Saved data entries:
------------------------------------

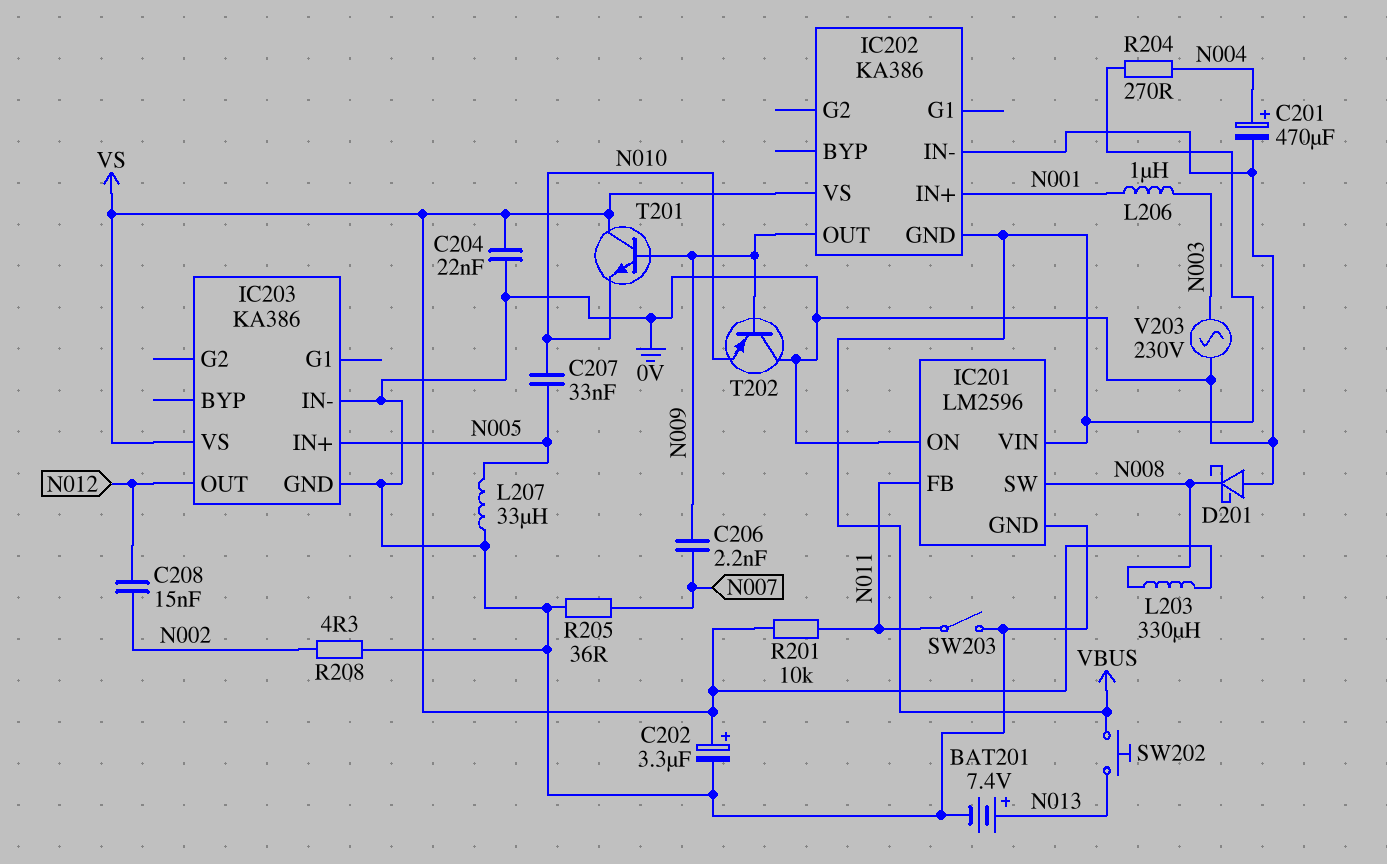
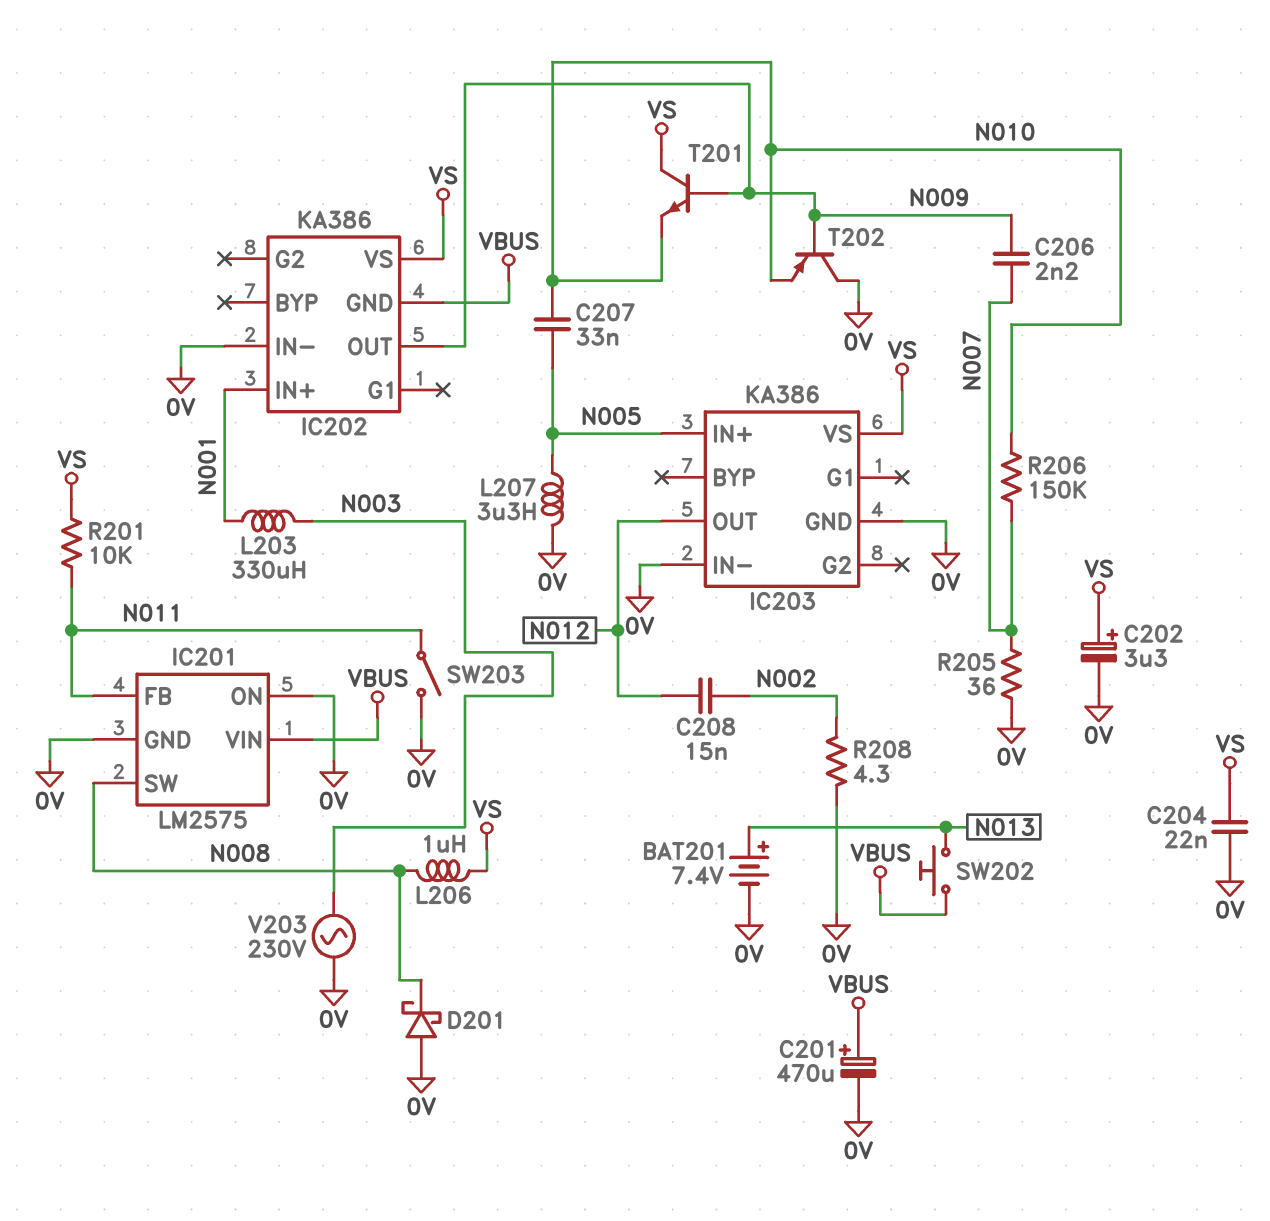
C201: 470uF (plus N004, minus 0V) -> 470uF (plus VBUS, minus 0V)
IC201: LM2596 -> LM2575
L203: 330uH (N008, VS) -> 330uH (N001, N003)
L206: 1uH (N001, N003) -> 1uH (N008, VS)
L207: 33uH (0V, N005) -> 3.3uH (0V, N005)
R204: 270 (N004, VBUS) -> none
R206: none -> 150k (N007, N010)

------------------------------------

• [Work item]:
The output should consist of the records above, reproduced exactly, without pictures.

• [Exercise answer]:
C201: 470uF (plus N004, minus 0V) -> 470uF (plus VBUS, minus 0V)
IC201: LM2596 -> LM2575
L203: 330uH (N008, VS) -> 330uH (N001, N003)
L206: 1uH (N001, N003) -> 1uH (N008, VS)
L207: 33uH (0V, N005) -> 3.3uH (0V, N005)
R204: 270 (N004, VBUS) -> none
R206: none -> 150k (N007, N010)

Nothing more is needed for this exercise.